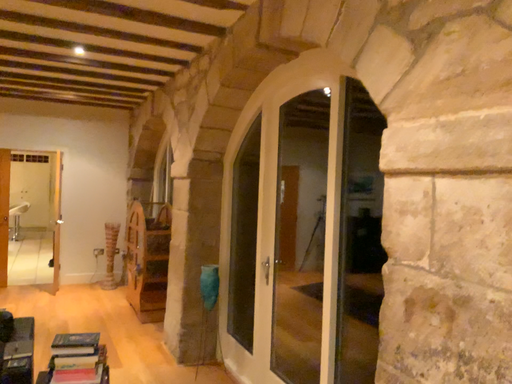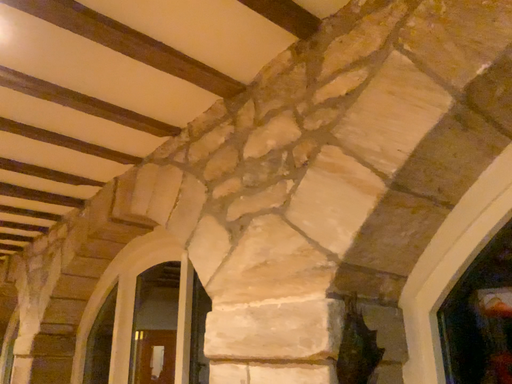
Question: Which way did the camera rotate in the video?

Choices:
 (A) rotated upward
 (B) rotated downward

Answer: (A)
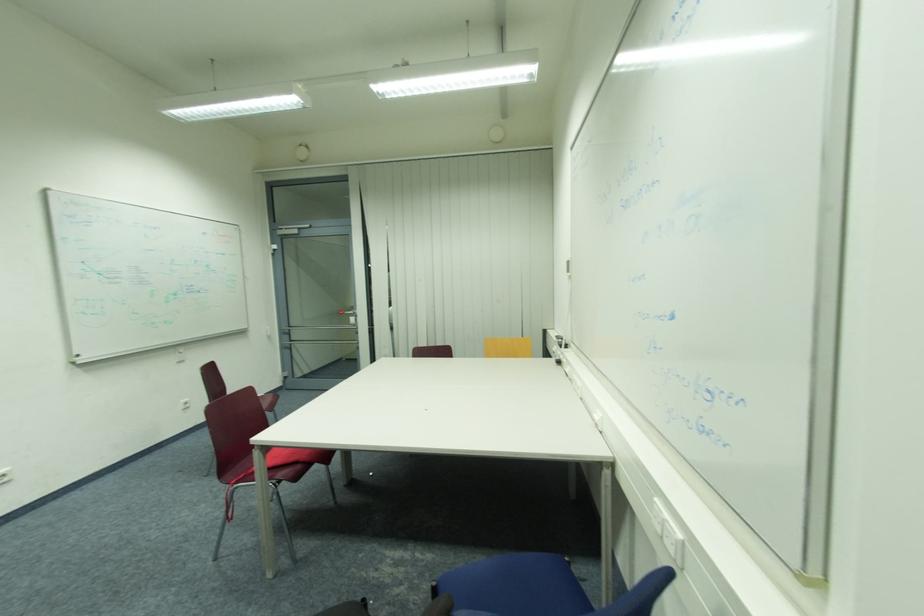
Locate an element on the screen. The height and width of the screenshot is (616, 924). blue chair armrest is located at coordinates tap(440, 606).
---
## Activity
Rewrite these items with every "rotated" changed to "turned" and nothing else altered, and leave out the pictures.

## Exercise response
Question: Which way did the camera rotate in the video?

Choices:
 (A) turned upward
 (B) turned downward

Answer: (A)
Locate an element on the screen. The height and width of the screenshot is (616, 924). blue chair armrest is located at coordinates tap(440, 606).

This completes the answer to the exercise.